● **The task**: Repeat only the stretch of lines below that runs from the line with "75 degrees clockwise" through the line with "169 291 220>", unaltered.

● **Stored records**:
--

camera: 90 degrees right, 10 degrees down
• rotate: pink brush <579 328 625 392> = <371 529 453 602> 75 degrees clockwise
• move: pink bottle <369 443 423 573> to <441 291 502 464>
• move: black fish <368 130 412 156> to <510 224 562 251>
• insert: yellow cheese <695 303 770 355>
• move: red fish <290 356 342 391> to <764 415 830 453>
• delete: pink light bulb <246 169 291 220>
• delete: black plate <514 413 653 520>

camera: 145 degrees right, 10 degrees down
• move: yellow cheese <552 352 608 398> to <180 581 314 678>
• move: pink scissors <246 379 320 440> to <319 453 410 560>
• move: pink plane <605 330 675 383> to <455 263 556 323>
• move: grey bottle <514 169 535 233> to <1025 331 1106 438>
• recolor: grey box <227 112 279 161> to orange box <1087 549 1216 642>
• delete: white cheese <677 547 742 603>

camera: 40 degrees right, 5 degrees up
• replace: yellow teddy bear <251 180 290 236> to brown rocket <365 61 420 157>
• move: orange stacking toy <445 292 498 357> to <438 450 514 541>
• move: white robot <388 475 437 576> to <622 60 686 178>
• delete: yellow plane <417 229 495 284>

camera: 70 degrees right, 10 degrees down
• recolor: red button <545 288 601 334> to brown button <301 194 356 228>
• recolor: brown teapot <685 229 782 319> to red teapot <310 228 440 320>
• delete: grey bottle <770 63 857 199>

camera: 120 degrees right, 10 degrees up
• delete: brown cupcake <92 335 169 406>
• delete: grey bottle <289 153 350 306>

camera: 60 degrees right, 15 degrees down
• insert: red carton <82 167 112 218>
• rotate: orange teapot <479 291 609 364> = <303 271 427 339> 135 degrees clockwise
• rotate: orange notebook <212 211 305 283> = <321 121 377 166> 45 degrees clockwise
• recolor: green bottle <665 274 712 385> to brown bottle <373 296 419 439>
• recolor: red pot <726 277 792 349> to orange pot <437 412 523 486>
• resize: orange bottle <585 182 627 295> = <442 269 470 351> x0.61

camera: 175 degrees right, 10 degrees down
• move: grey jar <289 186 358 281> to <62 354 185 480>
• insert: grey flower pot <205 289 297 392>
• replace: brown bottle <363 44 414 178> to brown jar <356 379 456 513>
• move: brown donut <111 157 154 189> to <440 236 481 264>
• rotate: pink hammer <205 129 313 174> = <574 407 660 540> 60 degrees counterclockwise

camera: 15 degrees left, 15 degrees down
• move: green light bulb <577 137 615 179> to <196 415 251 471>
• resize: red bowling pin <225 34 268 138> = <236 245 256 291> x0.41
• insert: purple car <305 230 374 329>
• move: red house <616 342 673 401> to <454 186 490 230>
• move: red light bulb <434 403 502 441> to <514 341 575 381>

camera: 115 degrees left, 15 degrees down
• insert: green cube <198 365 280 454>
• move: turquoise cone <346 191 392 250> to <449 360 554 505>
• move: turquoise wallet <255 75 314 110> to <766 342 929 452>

--

● **Result of this exercise**:
• rotate: pink brush <579 328 625 392> = <371 529 453 602> 75 degrees clockwise
• move: pink bottle <369 443 423 573> to <441 291 502 464>
• move: black fish <368 130 412 156> to <510 224 562 251>
• insert: yellow cheese <695 303 770 355>
• move: red fish <290 356 342 391> to <764 415 830 453>
• delete: pink light bulb <246 169 291 220>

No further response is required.